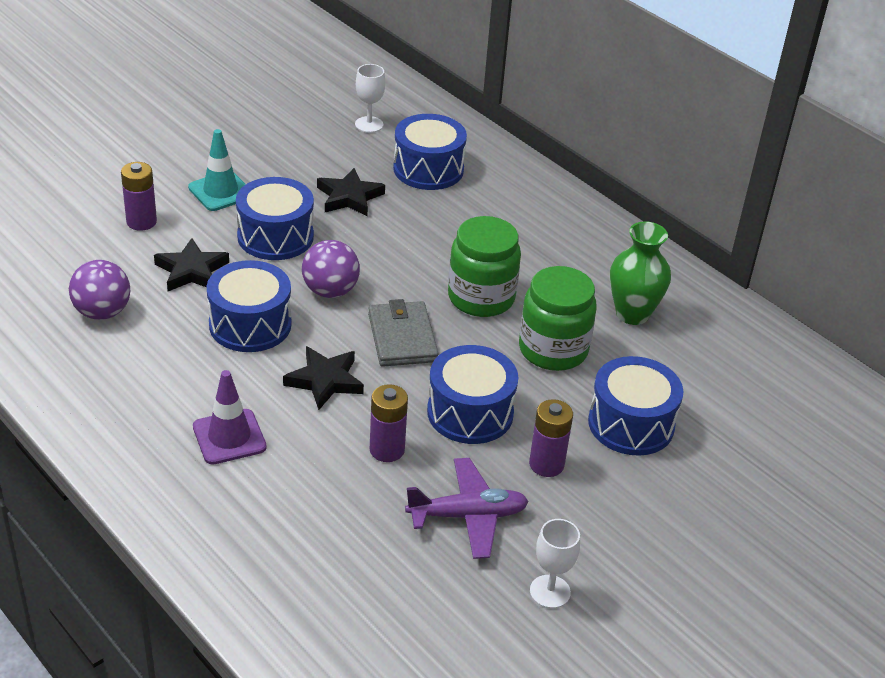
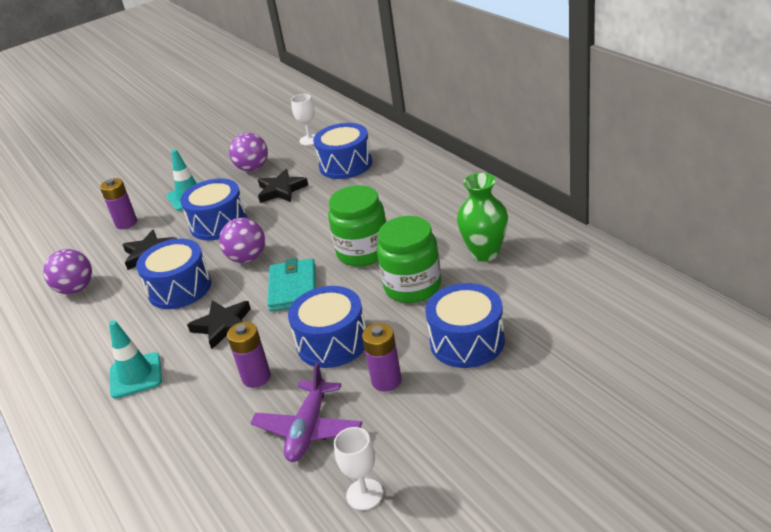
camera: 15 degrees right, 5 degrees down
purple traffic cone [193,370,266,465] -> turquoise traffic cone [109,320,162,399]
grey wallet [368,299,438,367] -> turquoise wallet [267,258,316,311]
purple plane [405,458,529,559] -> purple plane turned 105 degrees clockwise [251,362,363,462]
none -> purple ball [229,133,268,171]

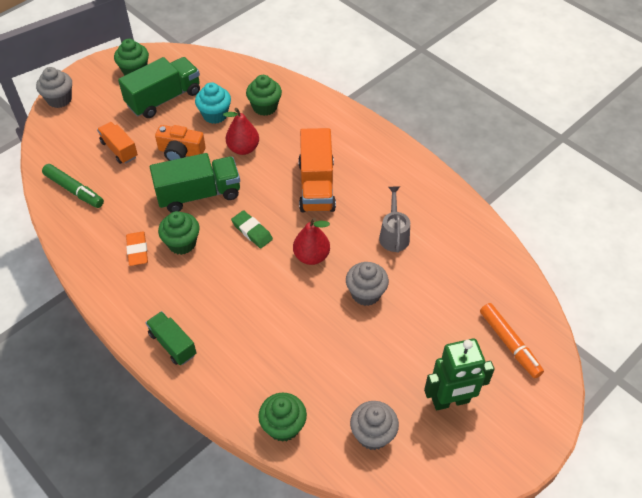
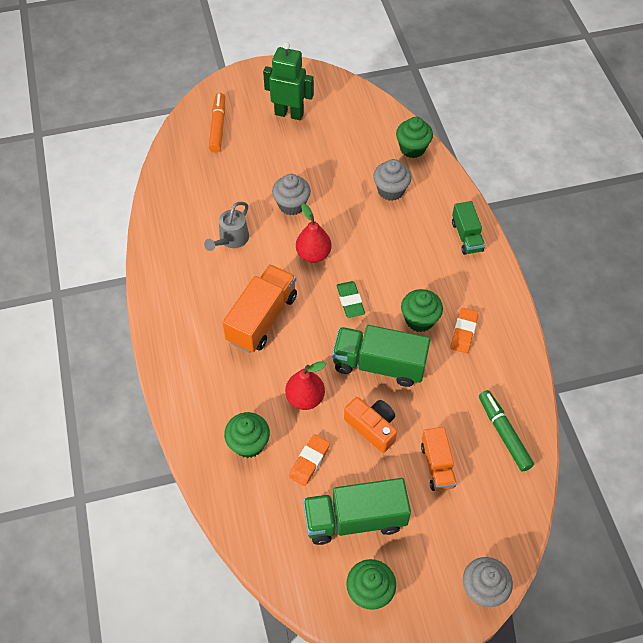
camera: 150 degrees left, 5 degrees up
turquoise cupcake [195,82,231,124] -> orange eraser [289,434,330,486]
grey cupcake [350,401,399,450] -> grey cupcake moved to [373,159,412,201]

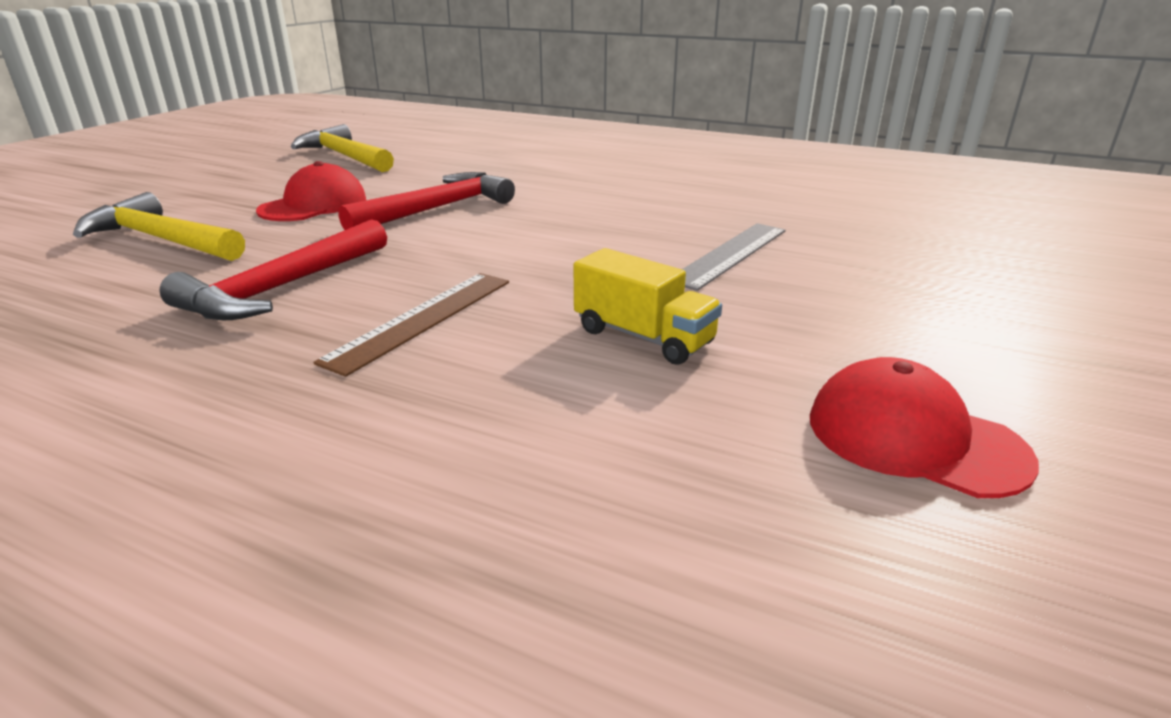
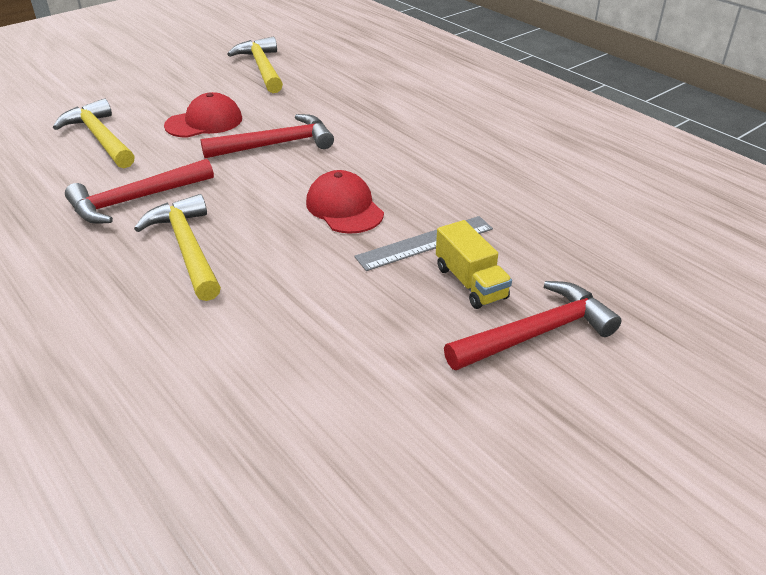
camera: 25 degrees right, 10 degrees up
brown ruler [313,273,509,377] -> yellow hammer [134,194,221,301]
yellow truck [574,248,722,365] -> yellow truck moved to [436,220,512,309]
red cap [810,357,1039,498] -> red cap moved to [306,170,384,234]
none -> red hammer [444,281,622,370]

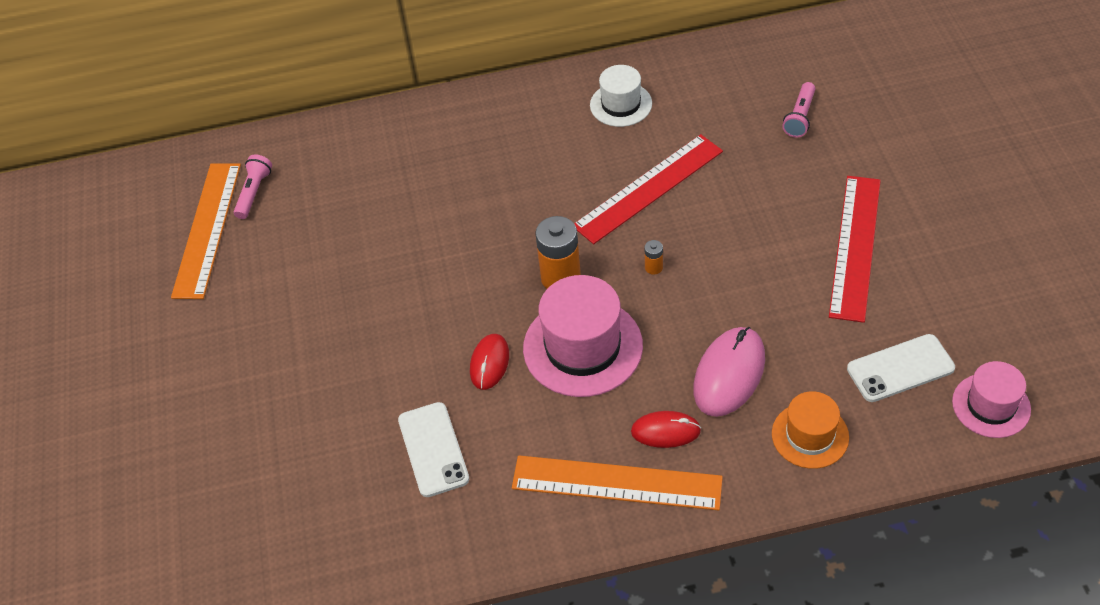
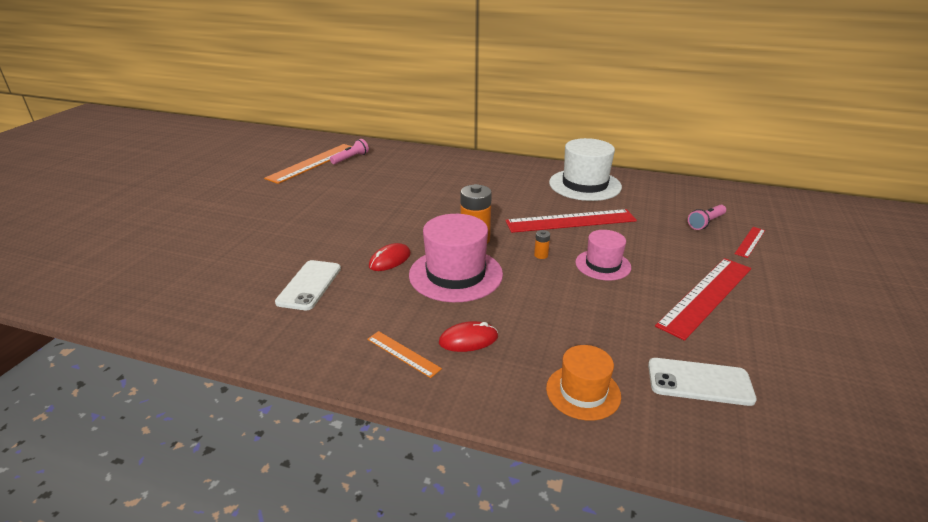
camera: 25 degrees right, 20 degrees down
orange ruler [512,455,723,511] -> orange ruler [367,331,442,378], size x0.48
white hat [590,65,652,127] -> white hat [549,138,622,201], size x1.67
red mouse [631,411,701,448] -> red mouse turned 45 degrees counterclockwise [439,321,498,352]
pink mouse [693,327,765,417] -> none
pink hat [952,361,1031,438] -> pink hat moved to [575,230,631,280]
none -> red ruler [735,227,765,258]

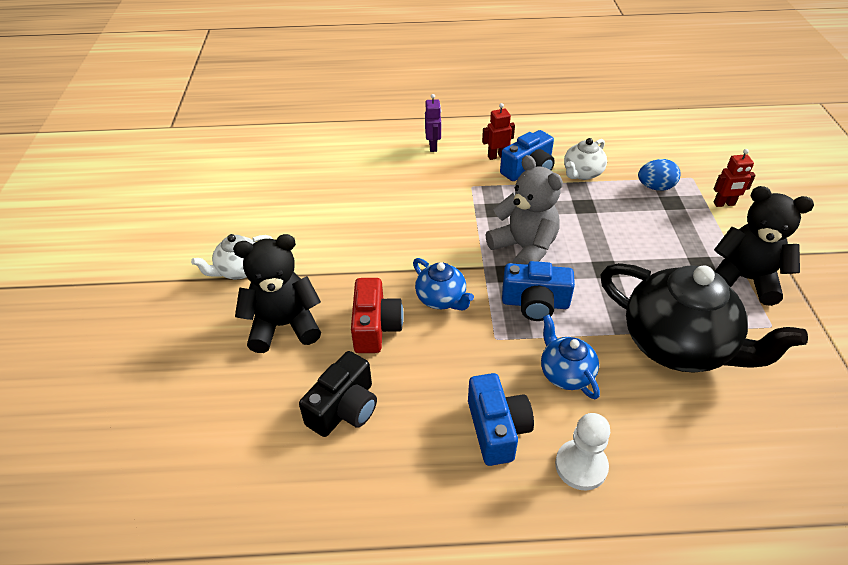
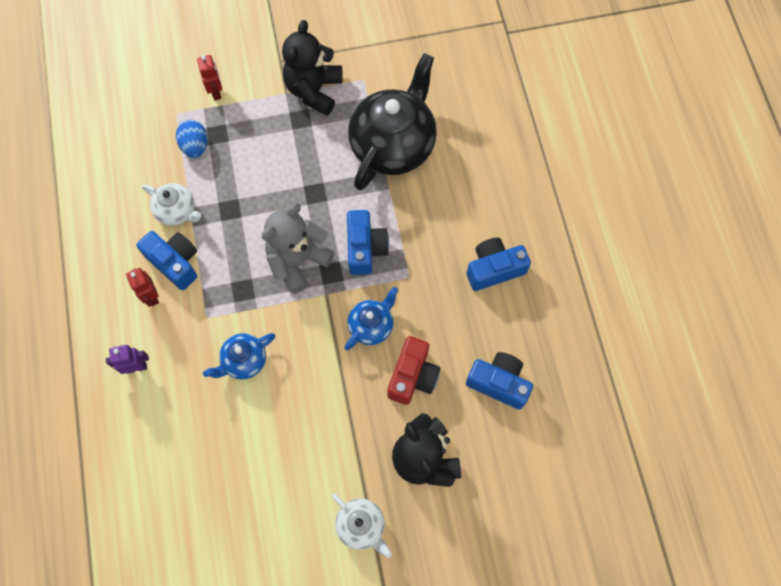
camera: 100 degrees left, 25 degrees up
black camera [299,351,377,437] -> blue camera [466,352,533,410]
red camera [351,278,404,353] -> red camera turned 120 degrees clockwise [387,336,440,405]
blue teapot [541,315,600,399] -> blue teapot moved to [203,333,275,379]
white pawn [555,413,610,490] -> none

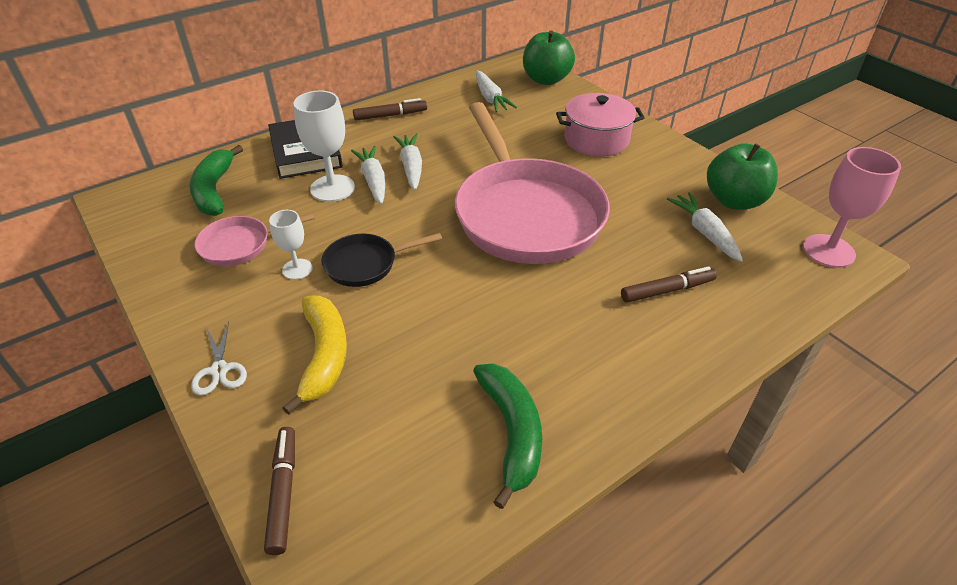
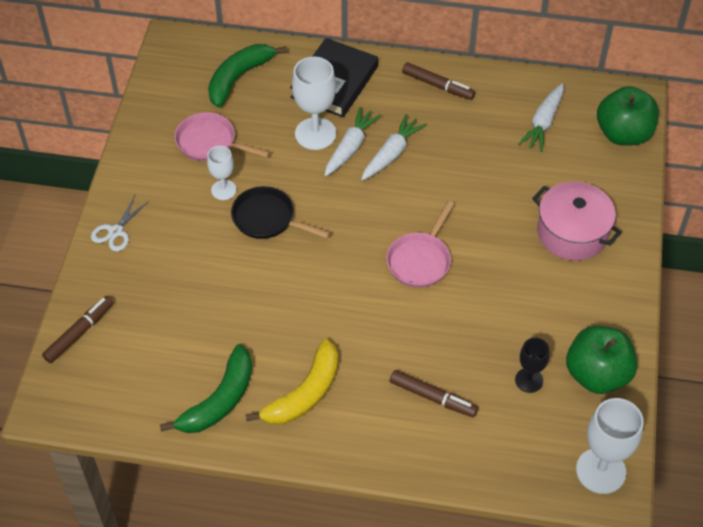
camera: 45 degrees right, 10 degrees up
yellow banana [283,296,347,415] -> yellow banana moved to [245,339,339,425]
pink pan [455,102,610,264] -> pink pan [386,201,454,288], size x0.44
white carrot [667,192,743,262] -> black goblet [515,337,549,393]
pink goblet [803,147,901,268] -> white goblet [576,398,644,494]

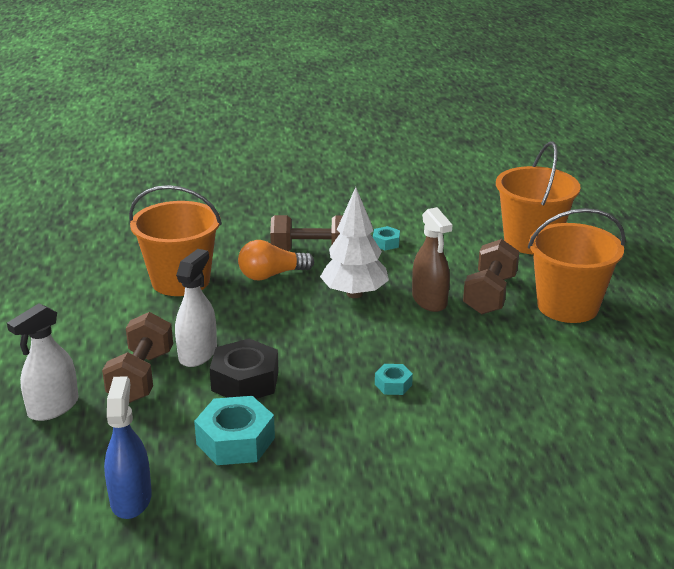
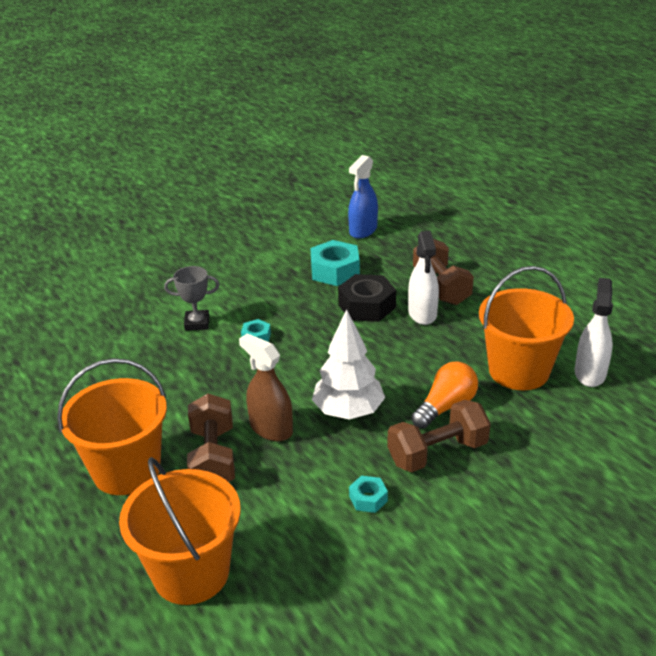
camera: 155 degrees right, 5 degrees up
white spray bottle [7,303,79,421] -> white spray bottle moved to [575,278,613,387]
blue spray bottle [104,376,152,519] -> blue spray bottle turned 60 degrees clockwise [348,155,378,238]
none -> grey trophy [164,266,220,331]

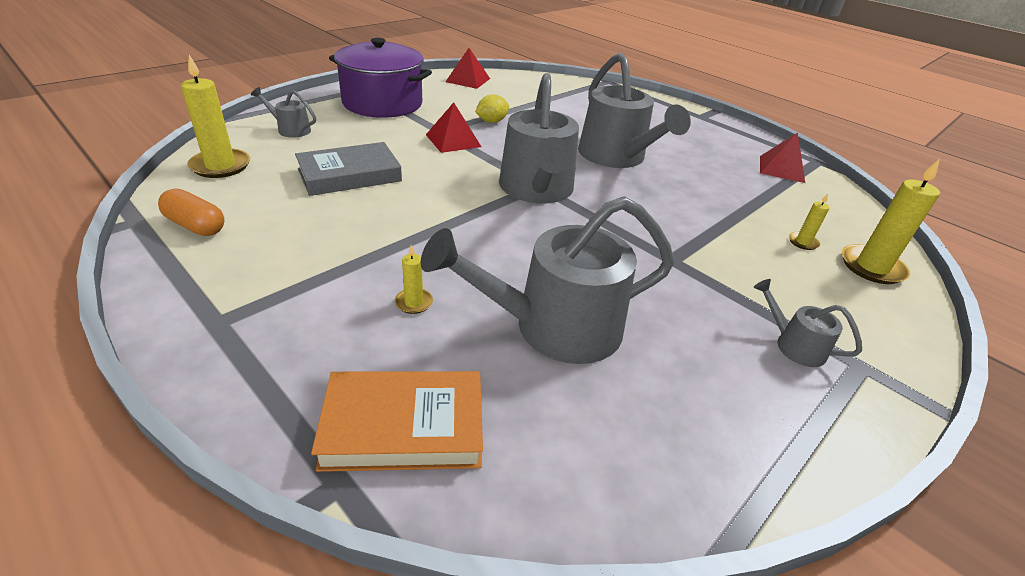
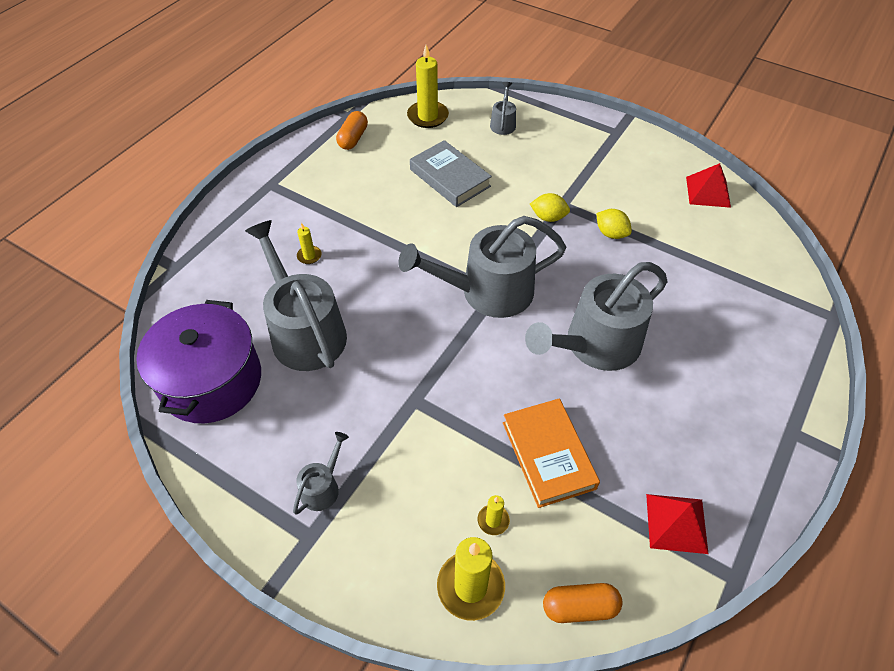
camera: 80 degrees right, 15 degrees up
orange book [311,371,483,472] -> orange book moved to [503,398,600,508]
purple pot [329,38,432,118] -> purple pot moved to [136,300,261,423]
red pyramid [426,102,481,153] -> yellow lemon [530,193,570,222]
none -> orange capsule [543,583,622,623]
-------------------------
--- Exercise ---
Produce an exact copy of the lines from the line with "none -> grey trophy [164,266,220,331]" through the last line of the data above, both ends included. No pictures belong in it.

--- Answer box ---
none -> grey trophy [164,266,220,331]

camera: 80 degrees right, 15 degrees up
orange book [311,371,483,472] -> orange book moved to [503,398,600,508]
purple pot [329,38,432,118] -> purple pot moved to [136,300,261,423]
red pyramid [426,102,481,153] -> yellow lemon [530,193,570,222]
none -> orange capsule [543,583,622,623]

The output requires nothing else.